→ **WHAT TO PRODUCE**
All the lines below should appear again unchanged, though their pictures should not.

Scene difference descriptions
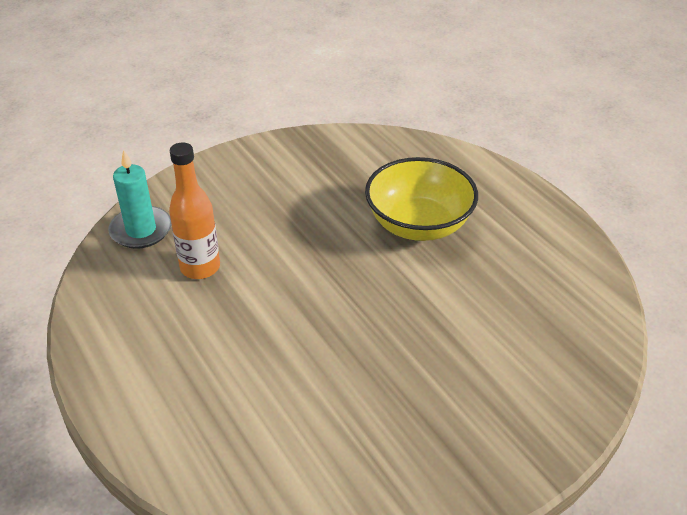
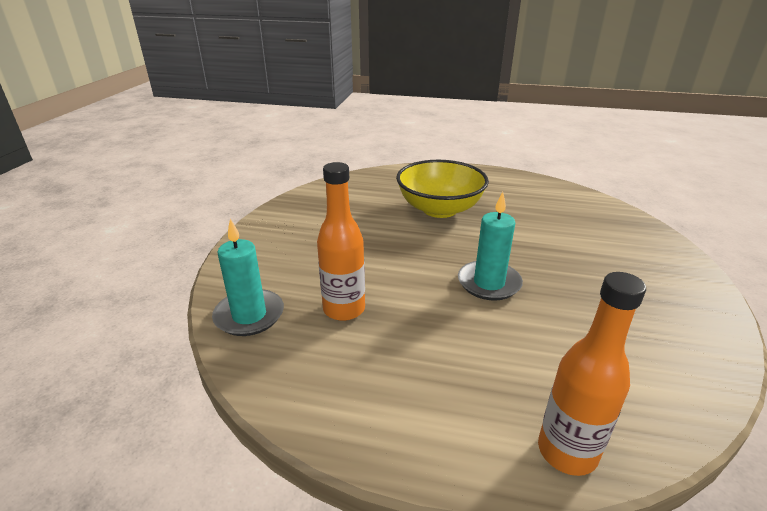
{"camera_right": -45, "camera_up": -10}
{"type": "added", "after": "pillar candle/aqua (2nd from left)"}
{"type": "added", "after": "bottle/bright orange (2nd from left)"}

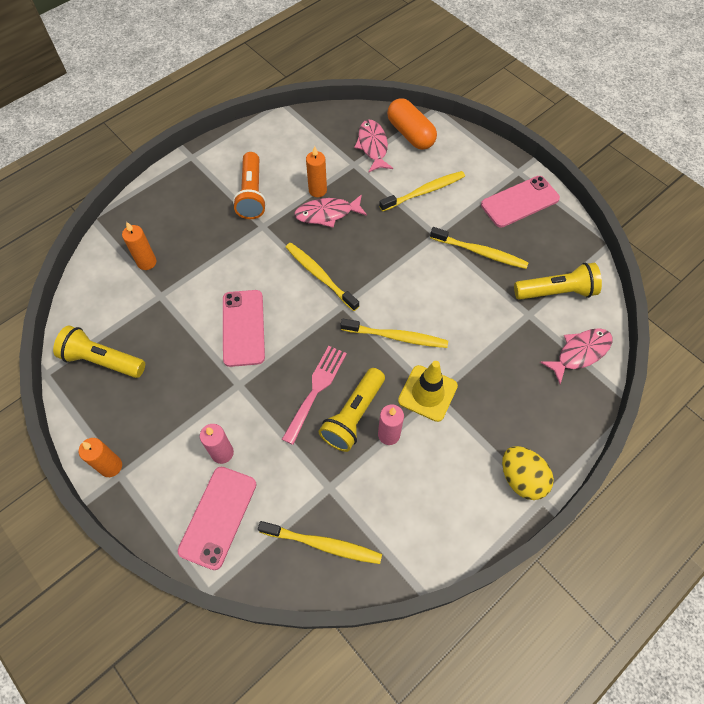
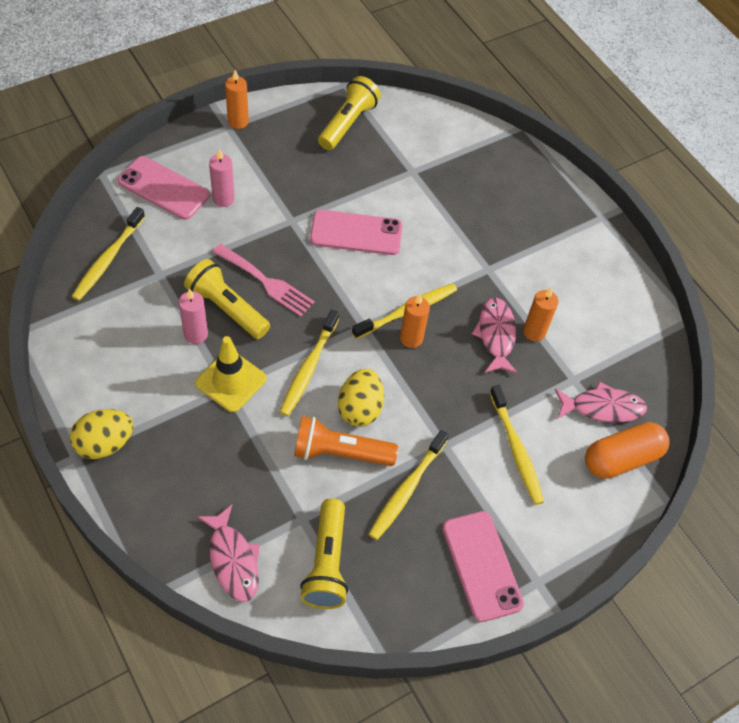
{"camera_right": 95, "camera_up": -5}
{"type": "moved", "before": "pillar candle/bright orange (2nd from left)"}
{"type": "moved", "before": "pocket torch/bright orange"}
{"type": "added", "after": "egg/yellow (2nd from left)"}

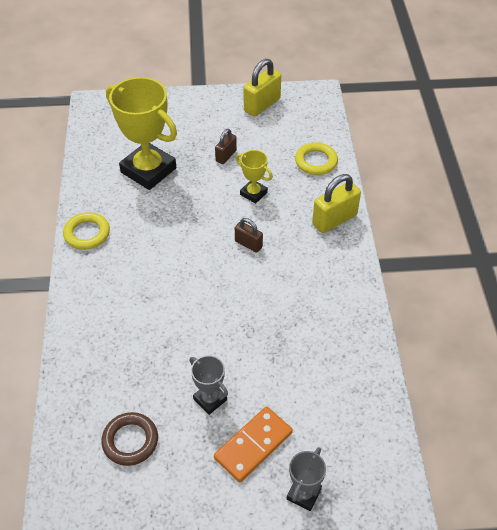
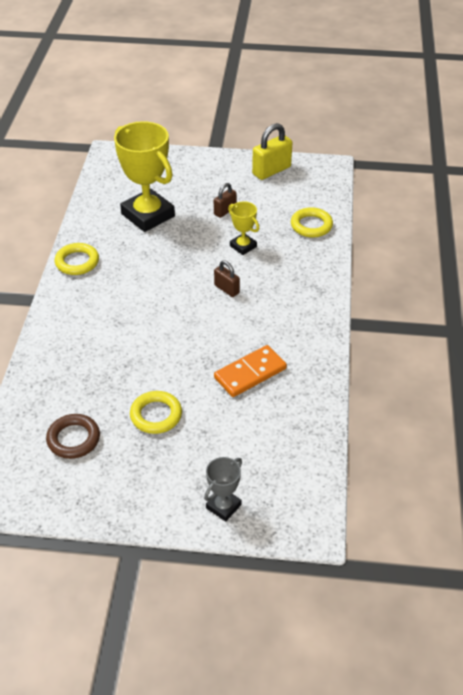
{"camera_right": 10, "camera_up": -5}
{"type": "replaced", "before": "trophy/gray (1st from left)", "after": "torus/yellow (2nd from left)"}
{"type": "moved", "before": "domino piece/bright orange"}
{"type": "removed", "before": "small lock/yellow (2nd from left)"}

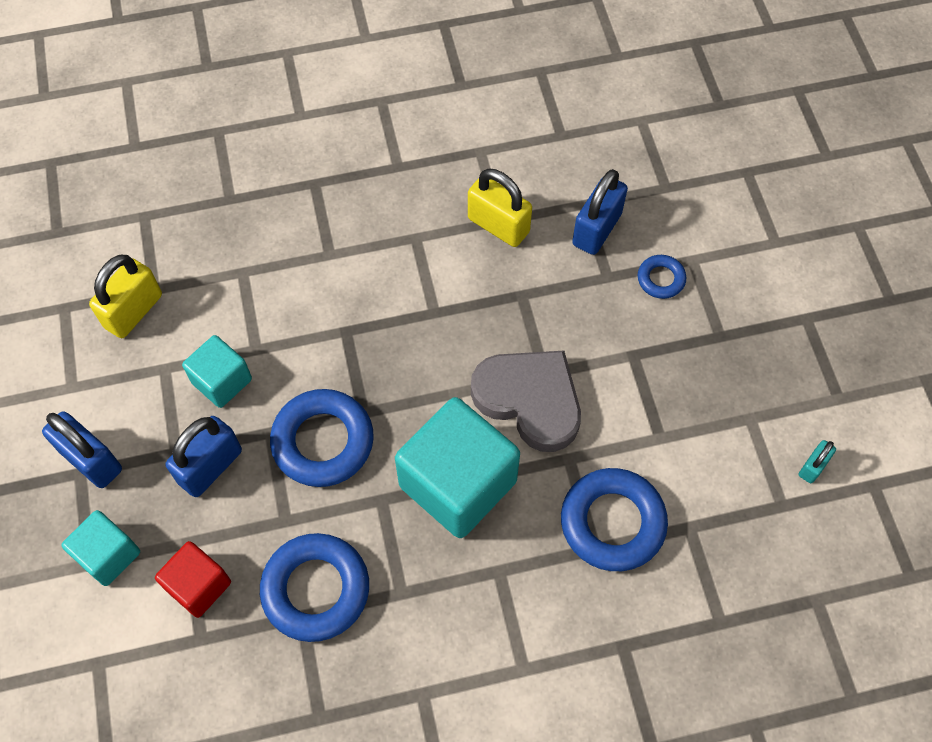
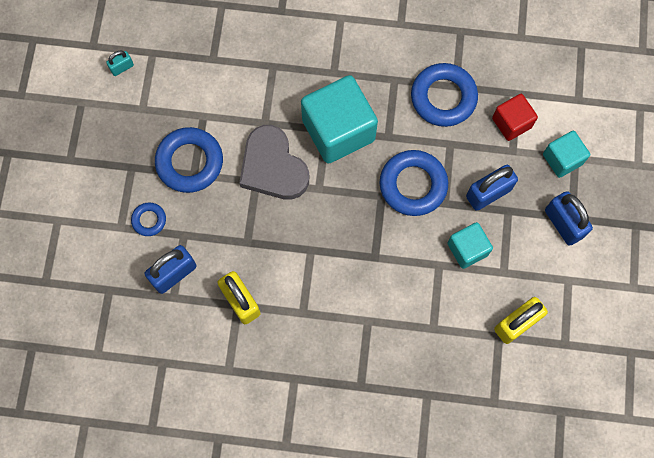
{"camera_right": -160, "camera_up": 10}
{"type": "moved", "before": "torus/blue (3rd from left in the first image)", "after": "torus/blue (2nd from left)"}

→ **SOLUTION TO THIS EXERCISE**
{"camera_right": -45, "camera_up": -10}
{"type": "added", "after": "pillar candle/aqua (2nd from left)"}
{"type": "added", "after": "bottle/bright orange (2nd from left)"}

{"camera_right": 95, "camera_up": -5}
{"type": "moved", "before": "pillar candle/bright orange (2nd from left)"}
{"type": "moved", "before": "pocket torch/bright orange"}
{"type": "added", "after": "egg/yellow (2nd from left)"}

{"camera_right": 10, "camera_up": -5}
{"type": "replaced", "before": "trophy/gray (1st from left)", "after": "torus/yellow (2nd from left)"}
{"type": "moved", "before": "domino piece/bright orange"}
{"type": "removed", "before": "small lock/yellow (2nd from left)"}

{"camera_right": -160, "camera_up": 10}
{"type": "moved", "before": "torus/blue (3rd from left in the first image)", "after": "torus/blue (2nd from left)"}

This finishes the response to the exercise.